* **Exercise requirements**
Scan the material and copy every line in which "camera" appears.

* **Provided information**
※ ※ ※

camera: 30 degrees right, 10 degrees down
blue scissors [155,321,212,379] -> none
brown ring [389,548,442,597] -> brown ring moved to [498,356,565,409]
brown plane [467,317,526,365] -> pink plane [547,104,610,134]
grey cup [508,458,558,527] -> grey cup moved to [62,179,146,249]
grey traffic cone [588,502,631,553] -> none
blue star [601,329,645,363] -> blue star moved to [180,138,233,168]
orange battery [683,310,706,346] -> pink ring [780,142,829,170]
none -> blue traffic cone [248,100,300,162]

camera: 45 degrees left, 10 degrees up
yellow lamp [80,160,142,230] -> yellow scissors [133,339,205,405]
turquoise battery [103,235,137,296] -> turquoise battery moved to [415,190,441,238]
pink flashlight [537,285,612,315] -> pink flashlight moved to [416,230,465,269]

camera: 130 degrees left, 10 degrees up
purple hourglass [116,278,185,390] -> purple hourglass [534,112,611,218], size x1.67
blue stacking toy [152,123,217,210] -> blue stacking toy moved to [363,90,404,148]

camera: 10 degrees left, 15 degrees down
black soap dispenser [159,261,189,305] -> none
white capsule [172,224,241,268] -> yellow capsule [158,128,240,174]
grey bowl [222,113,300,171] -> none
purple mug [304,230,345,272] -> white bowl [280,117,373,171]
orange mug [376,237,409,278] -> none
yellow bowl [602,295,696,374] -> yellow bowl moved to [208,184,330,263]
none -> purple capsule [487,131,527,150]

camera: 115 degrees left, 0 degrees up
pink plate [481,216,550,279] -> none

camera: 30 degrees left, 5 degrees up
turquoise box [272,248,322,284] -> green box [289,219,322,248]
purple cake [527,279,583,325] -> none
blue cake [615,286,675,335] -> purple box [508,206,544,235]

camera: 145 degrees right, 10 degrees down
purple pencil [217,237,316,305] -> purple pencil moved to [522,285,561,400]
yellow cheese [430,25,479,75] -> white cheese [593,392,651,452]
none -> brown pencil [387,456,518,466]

※ ※ ※

* **Answer box**
camera: 30 degrees right, 10 degrees down
camera: 45 degrees left, 10 degrees up
camera: 130 degrees left, 10 degrees up
camera: 10 degrees left, 15 degrees down
camera: 115 degrees left, 0 degrees up
camera: 30 degrees left, 5 degrees up
camera: 145 degrees right, 10 degrees down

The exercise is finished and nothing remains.